AVAILABLE RECORDS Start Marker
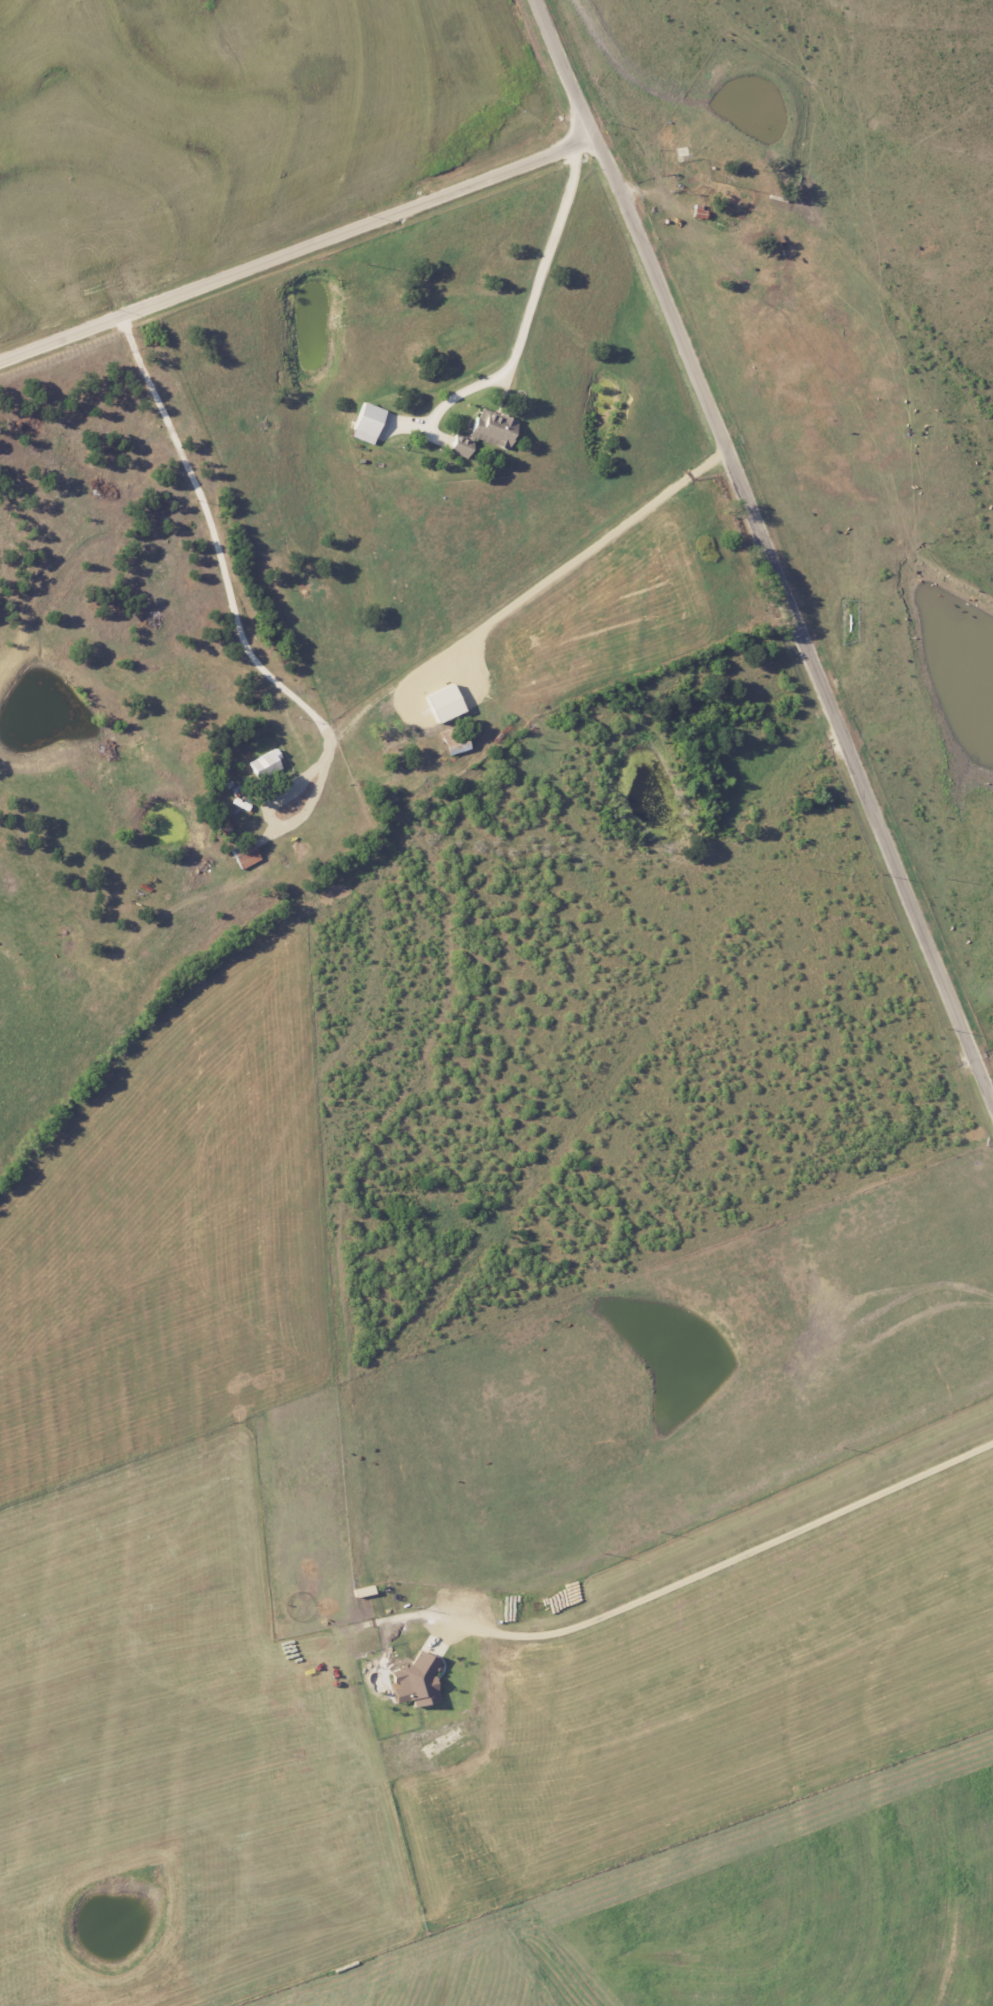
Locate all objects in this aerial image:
road: (296, 250)
road: (533, 304)
building: (366, 423)
building: (484, 431)
road: (767, 550)
road: (471, 610)
building: (265, 764)
building: (221, 827)
building: (245, 856)
road: (726, 1559)
building: (416, 1679)

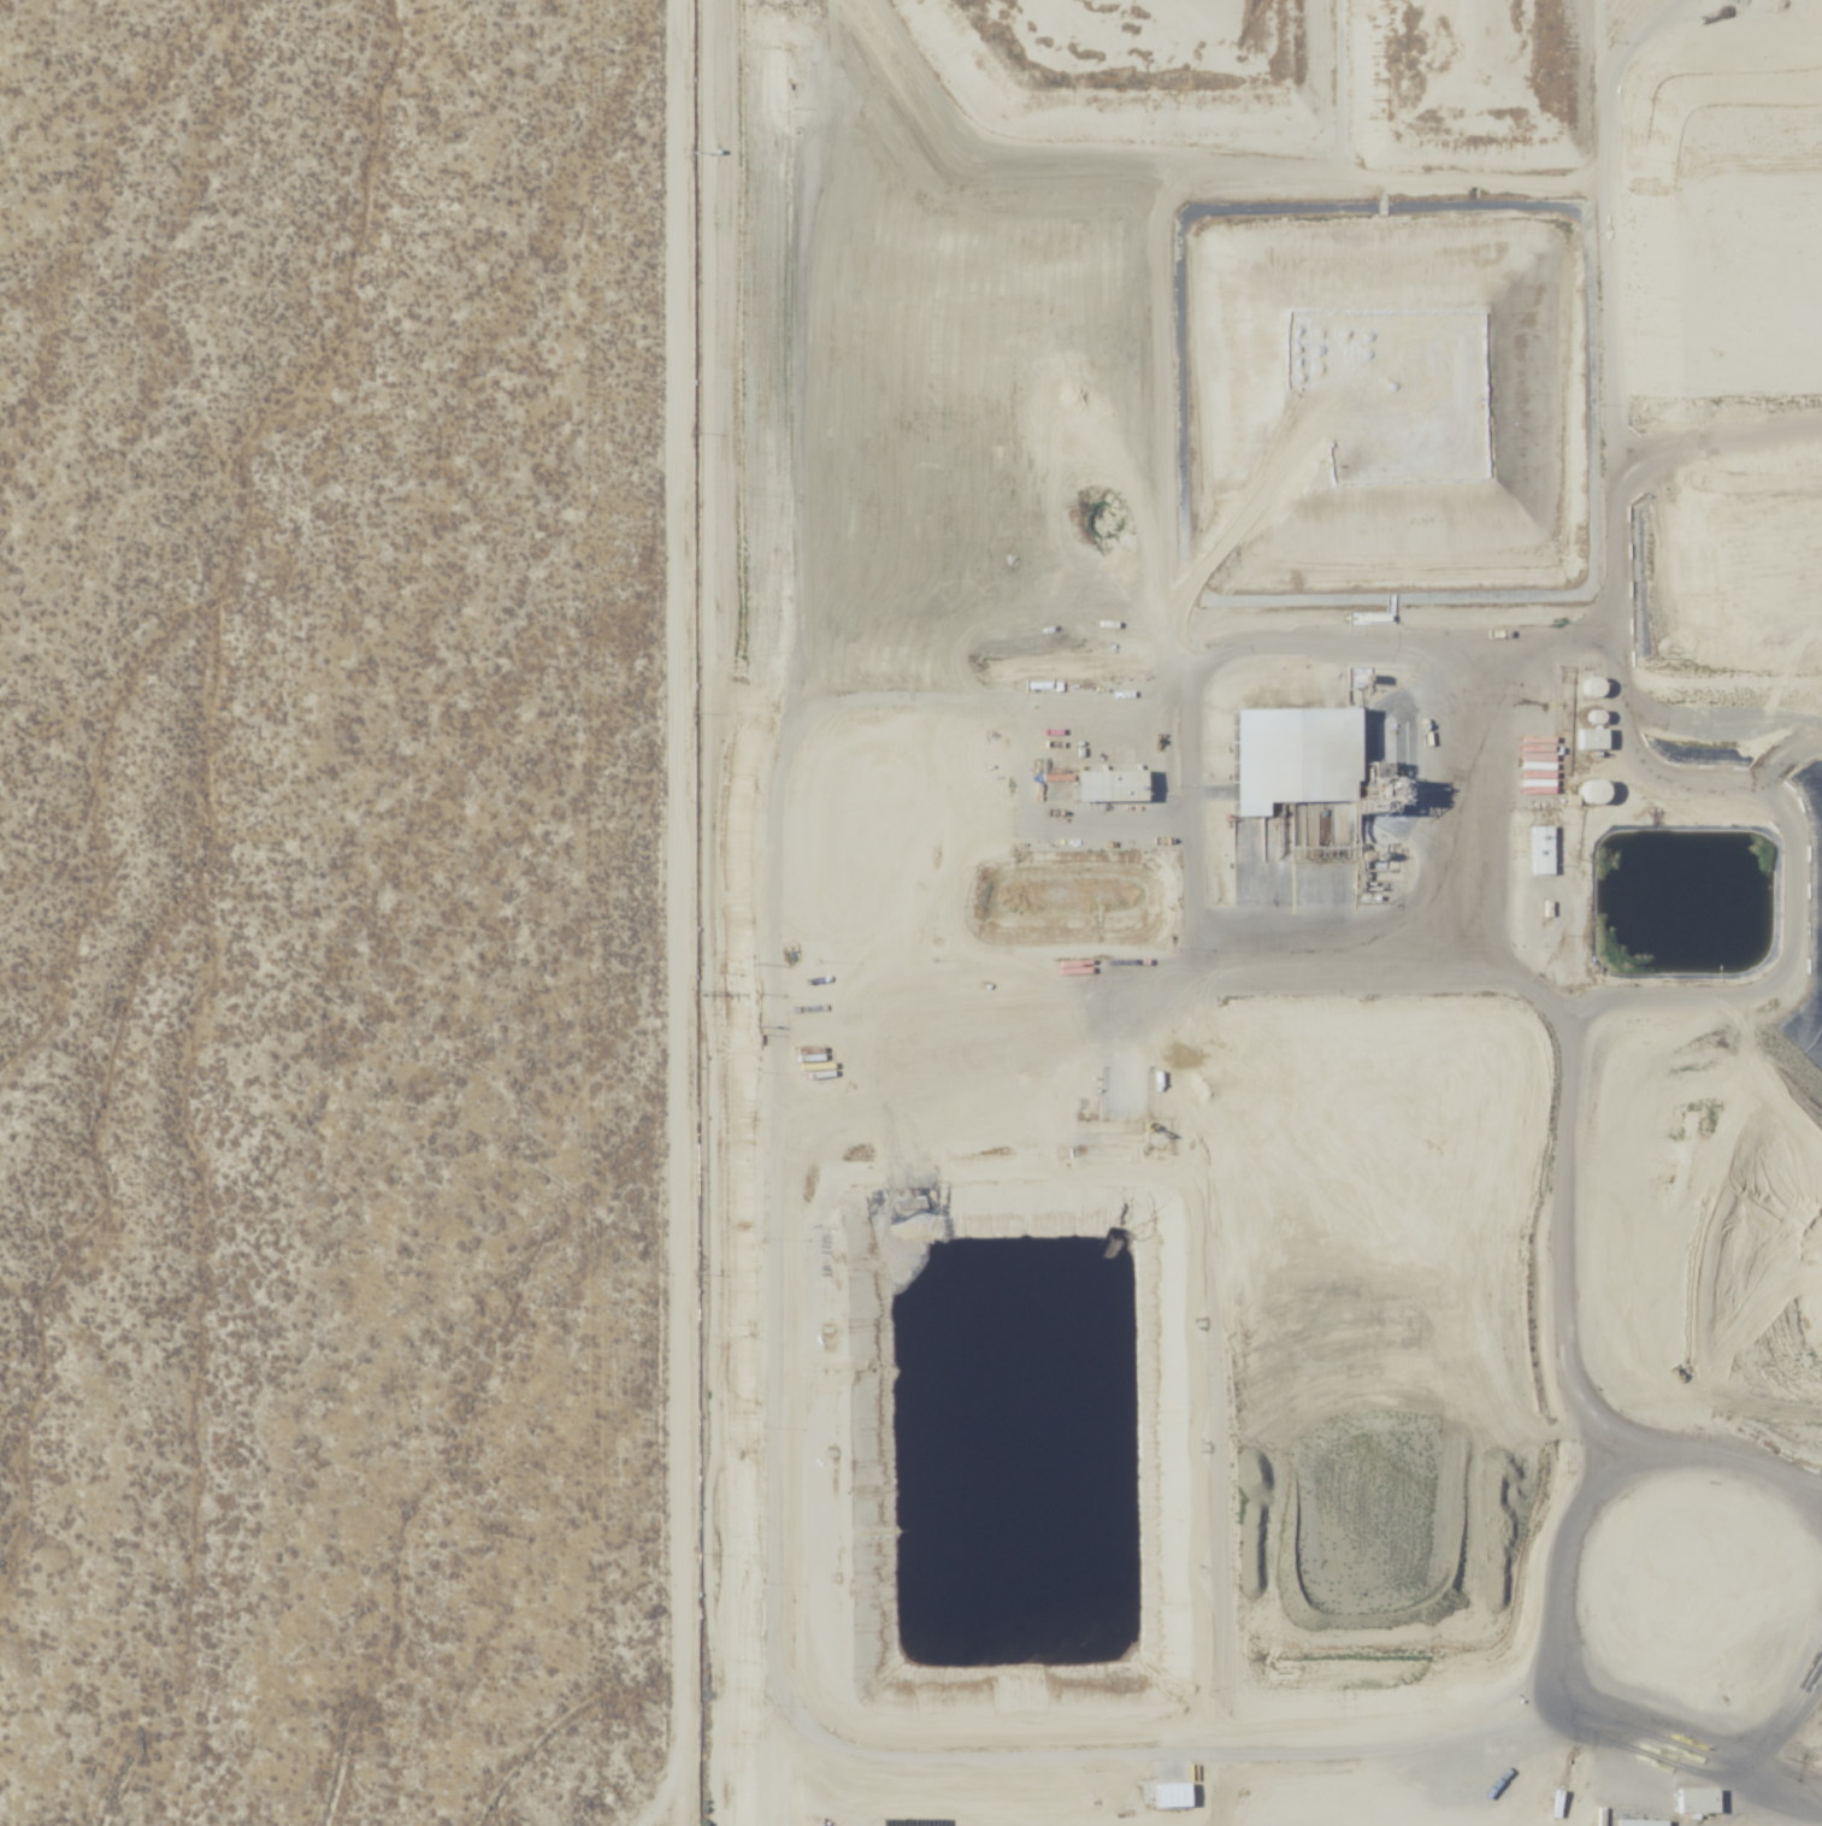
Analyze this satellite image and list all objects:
building: (1597, 738)
building: (1302, 756)
building: (1118, 784)
landfill: (1222, 914)
building: (1176, 1796)
building: (1688, 1801)
building: (1638, 1822)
AVAILABLE RECORDS End Marker
Without the pictures, print the records in full, exactly as they appear.

Locate all objects in this aerial image:
road: (296, 250)
road: (533, 304)
building: (366, 423)
building: (484, 431)
road: (767, 550)
road: (471, 610)
building: (265, 764)
building: (221, 827)
building: (245, 856)
road: (726, 1559)
building: (416, 1679)

Analyze this satellite image and list all objects:
building: (1597, 738)
building: (1302, 756)
building: (1118, 784)
landfill: (1222, 914)
building: (1176, 1796)
building: (1688, 1801)
building: (1638, 1822)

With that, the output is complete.